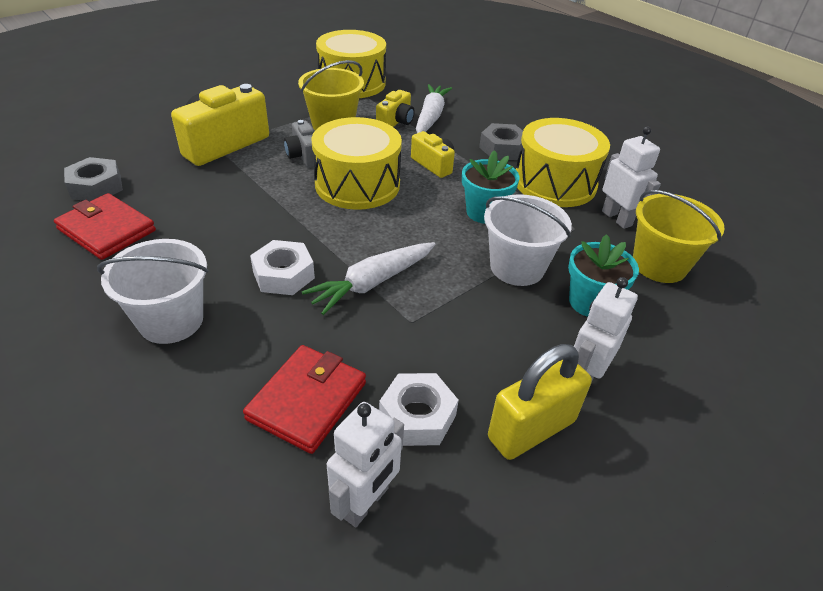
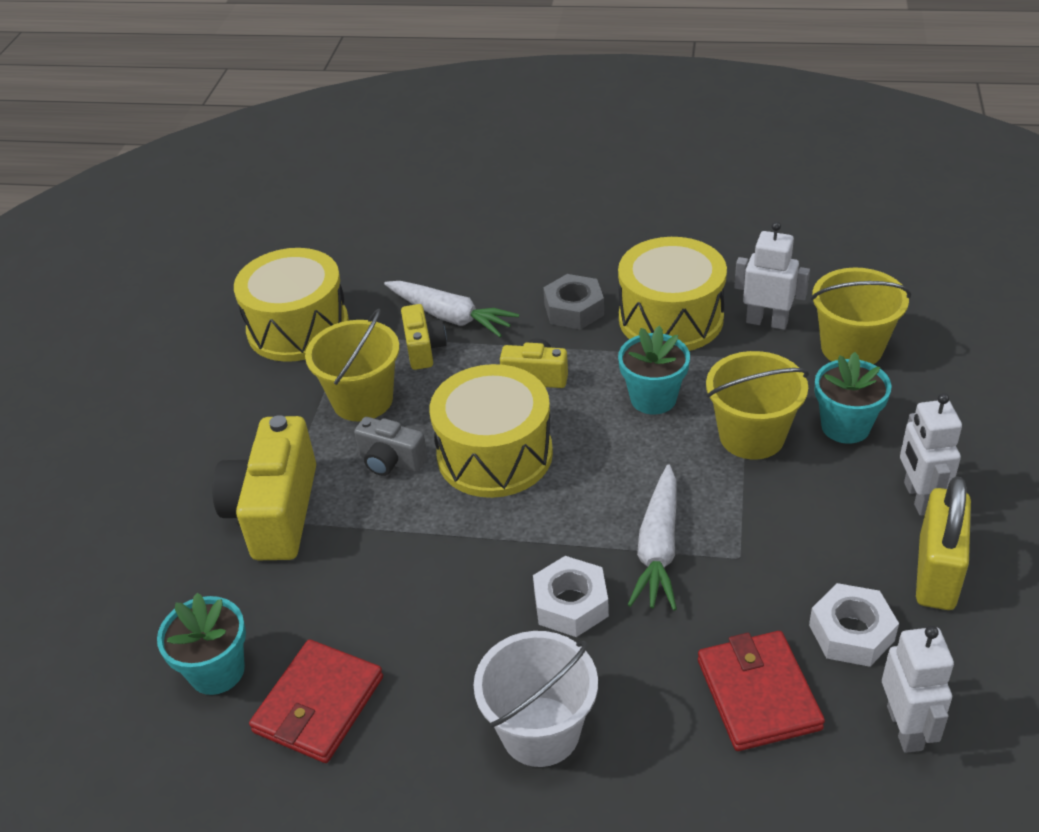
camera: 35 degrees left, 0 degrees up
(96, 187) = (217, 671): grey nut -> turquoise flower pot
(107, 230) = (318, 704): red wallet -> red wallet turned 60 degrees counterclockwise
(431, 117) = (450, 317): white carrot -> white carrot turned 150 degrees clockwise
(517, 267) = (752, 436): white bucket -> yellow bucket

==

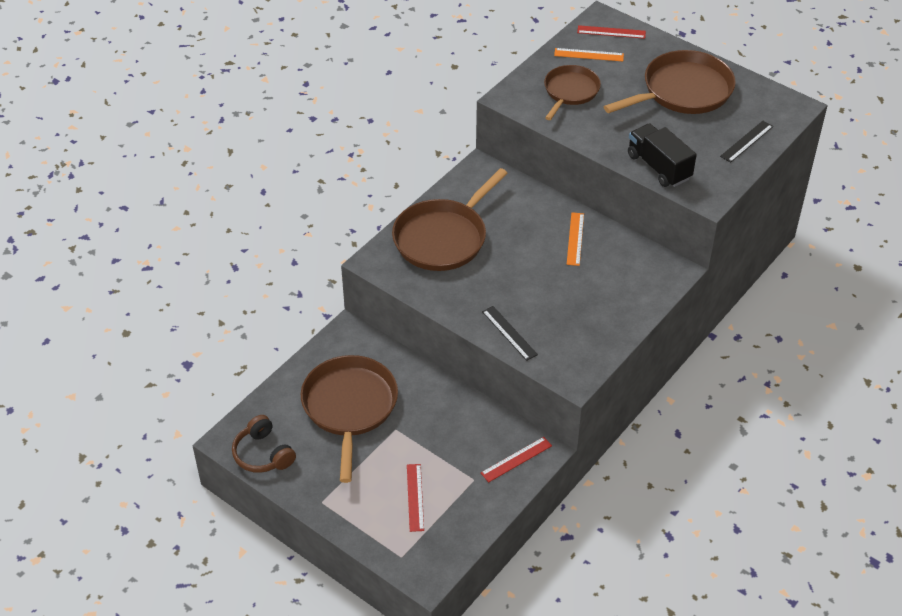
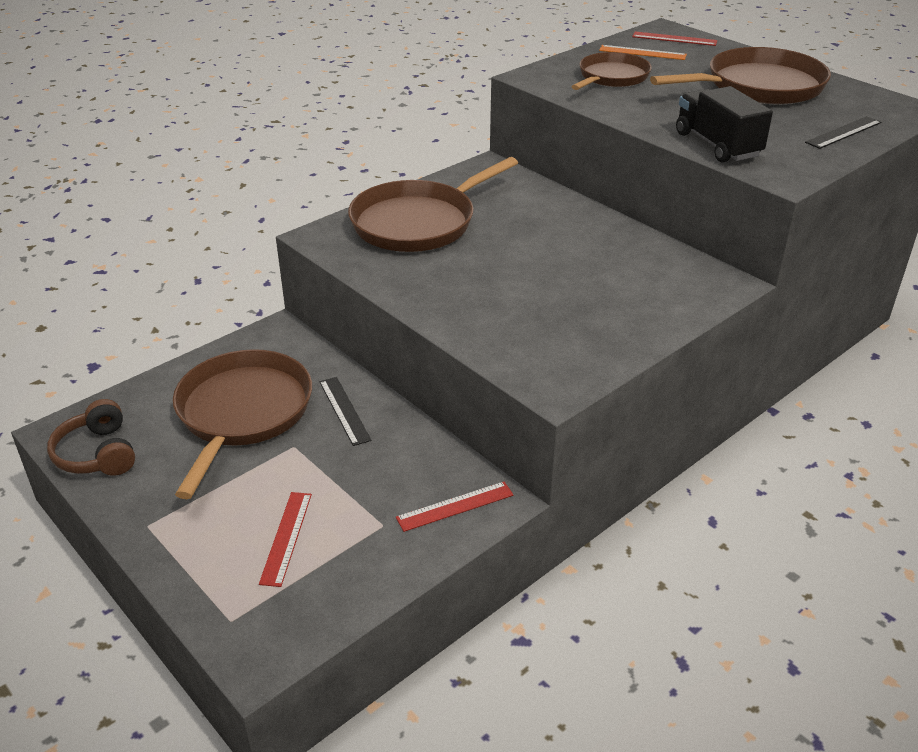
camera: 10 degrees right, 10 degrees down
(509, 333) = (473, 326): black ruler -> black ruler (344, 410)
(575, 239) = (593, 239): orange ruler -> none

### [AIM OF THE TASK]
The lines above starting at the one that contains "(431, 117) = (450, 317): white" and ending at the one that contains "(517, 267) = (752, 436): white" must be transcribed exactly, and no other lines may appear.

### [RESPONSE BELOW]
(431, 117) = (450, 317): white carrot -> white carrot turned 150 degrees clockwise
(517, 267) = (752, 436): white bucket -> yellow bucket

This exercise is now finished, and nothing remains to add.